- [TASK DESCRIPTION]: Where the word "purple" appears in a line below, copy the whole line.
..............................
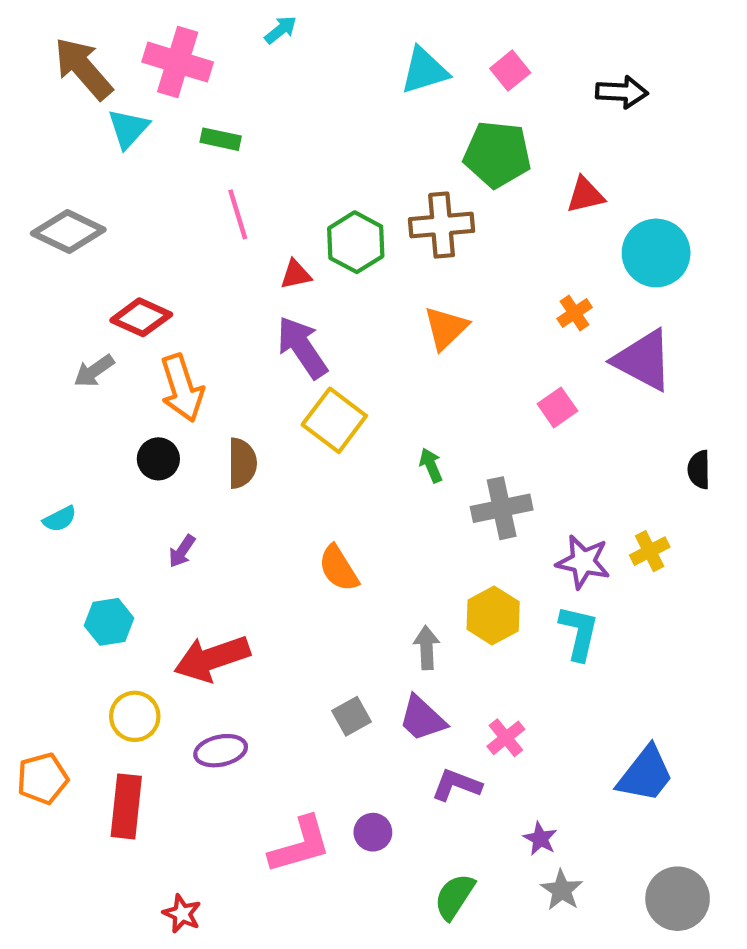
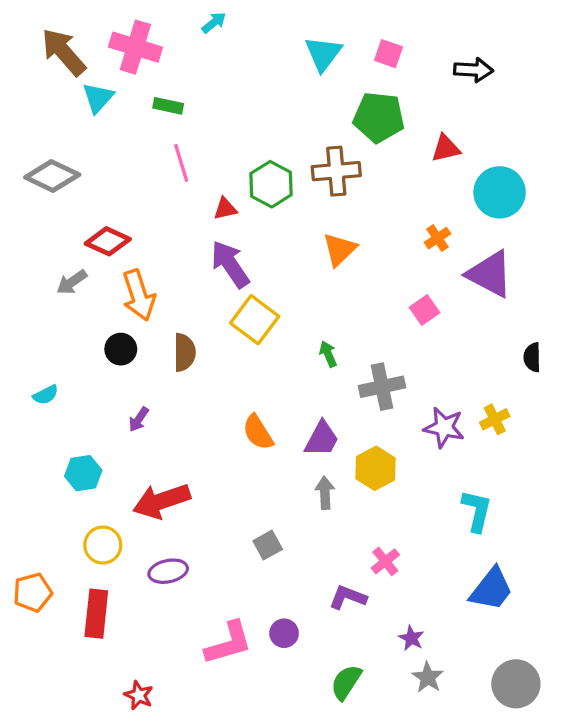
cyan triangle: (424, 71) -> (323, 54), turned -36
pink square: (510, 71) -> (389, 54), turned -32
cyan L-shape: (579, 633) -> (477, 511), moved
purple trapezoid: (422, 718) -> (322, 439), moved, turned -105

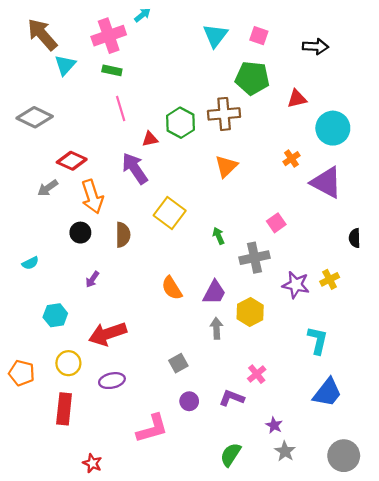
pink cross: (135, 47) -> (109, 36), moved, turned -36
purple arrow: (230, 264) -> (135, 168), moved
pink square: (424, 310) -> (276, 223), moved
orange pentagon: (33, 592) -> (22, 373), moved, turned 30
purple circle: (284, 633) -> (189, 401), moved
..............................
- [OUTPUT]:
purple trapezoid: (422, 718) -> (322, 439), moved, turned -105
purple arrow: (230, 264) -> (135, 168), moved
purple circle: (284, 633) -> (189, 401), moved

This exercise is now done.